Data items
=== Section Start ===

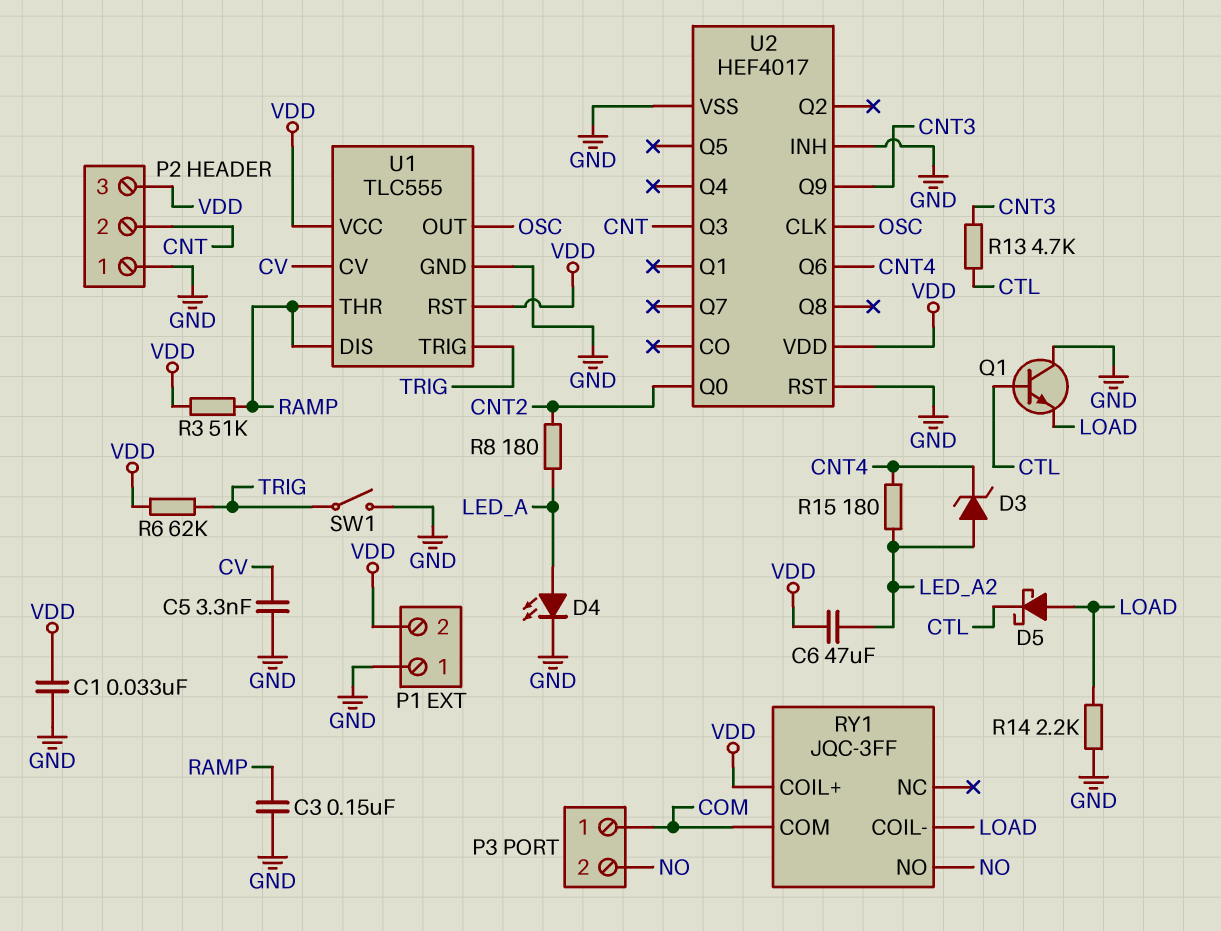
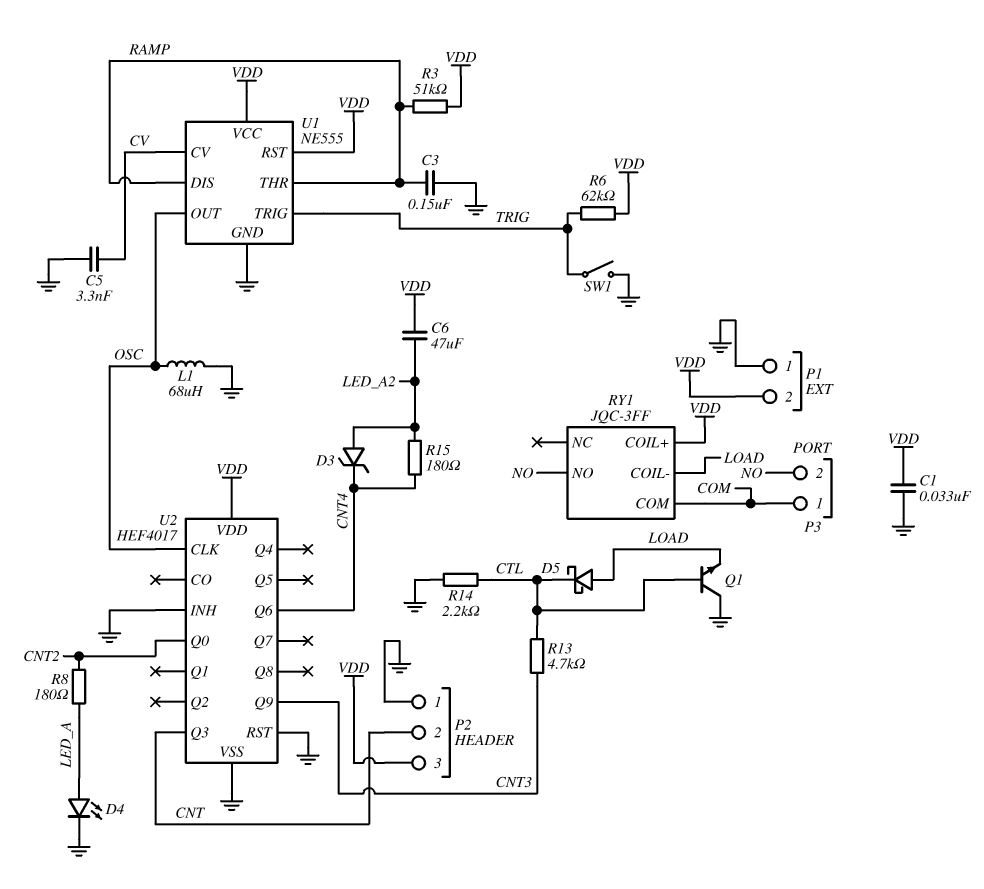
L1: none -> 68uH (GND, OSC)
R14: 2.2k (GND, LOAD) -> 2.2k (CTL, GND)
U1: TLC555 -> NE555

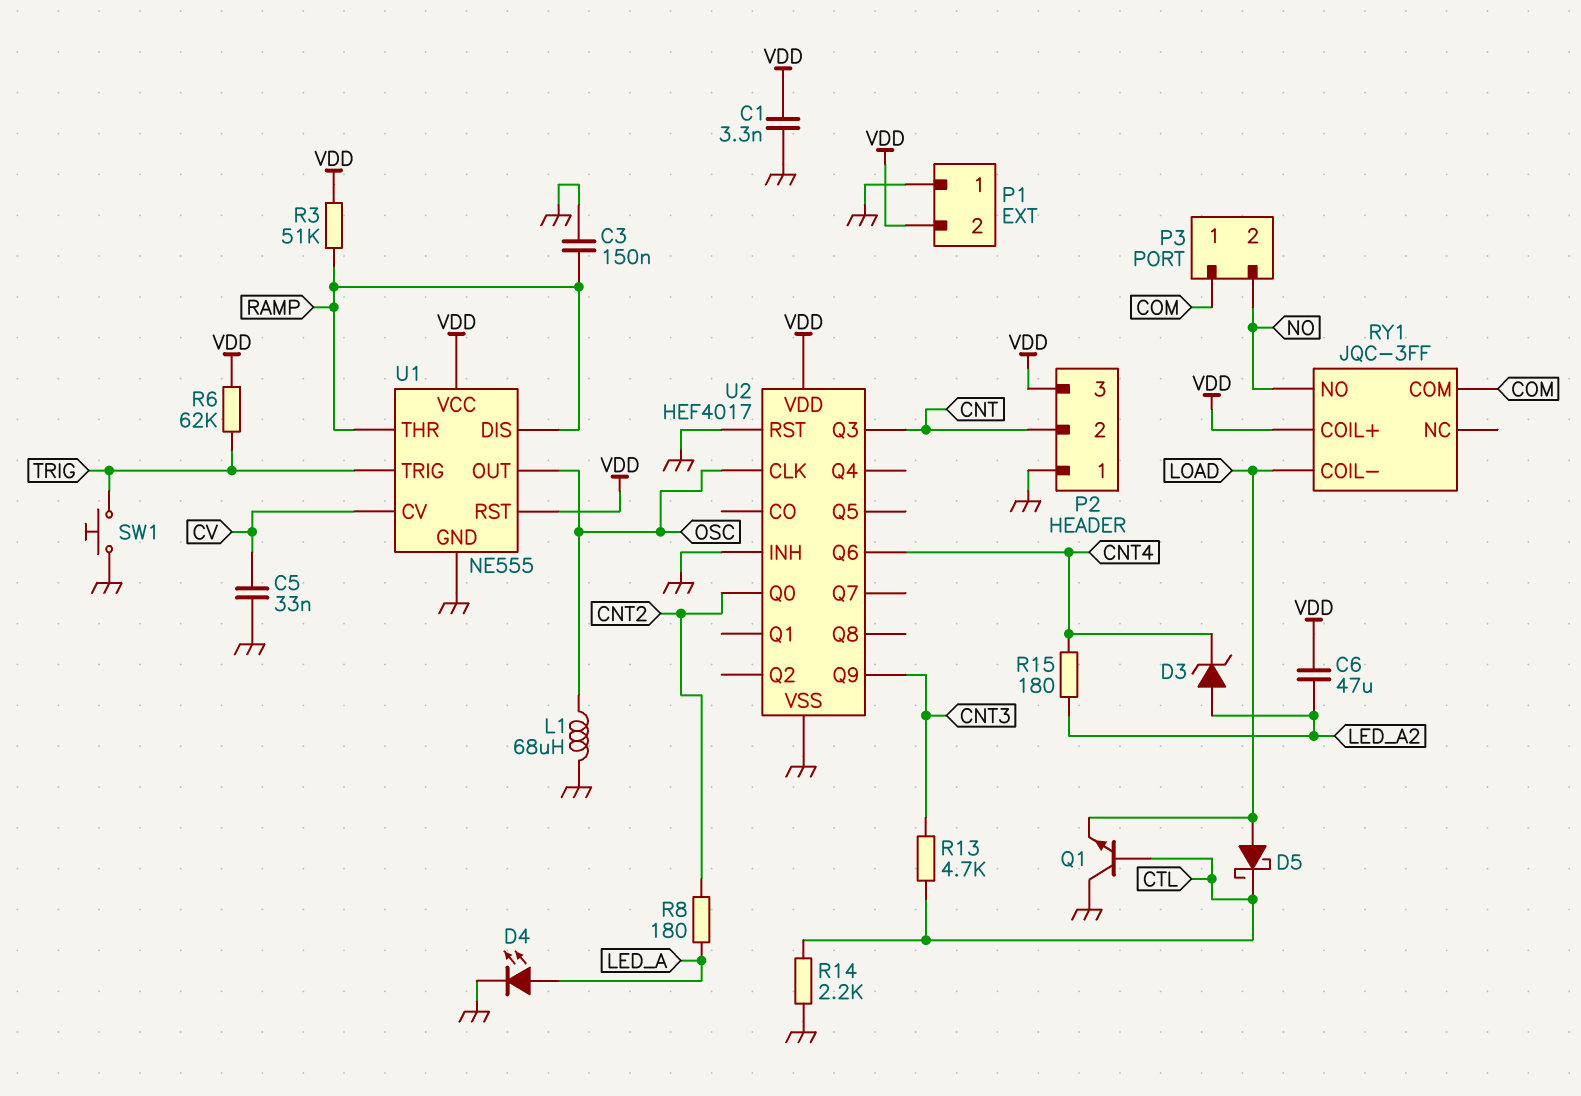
C1: 33nF (GND, VDD) -> 3.3nF (GND, VDD)
C5: 3.3nF (CV, GND) -> 33nF (CV, GND)
SW1: switch (GND, TRIG) -> button (GND, TRIG)

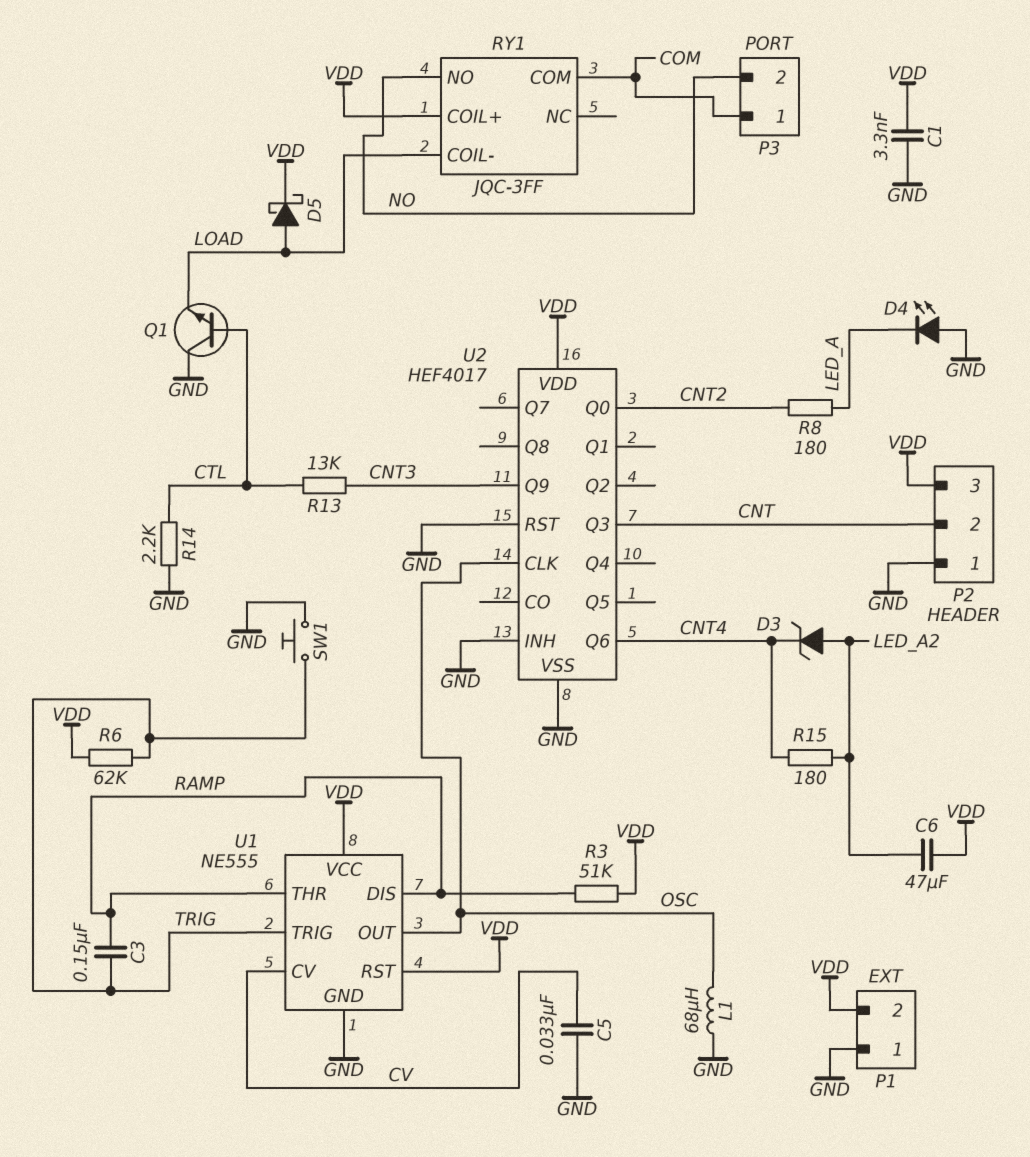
C3: 150nF (GND, RAMP) -> 150nF (RAMP, TRIG)
D4: LED (A LED_A, K GND) -> LED (A GND, K LED_A)
D5: schottky (A LOAD, K CTL) -> schottky (A LOAD, K VDD)
R13: 4.7k (CNT3, CTL) -> 13k (CNT3, CTL)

=== Section End ===

__Exercise brief__
Using the entries, state how many of their lines hold "LOAD"; give the number and no more.

__Task result__
2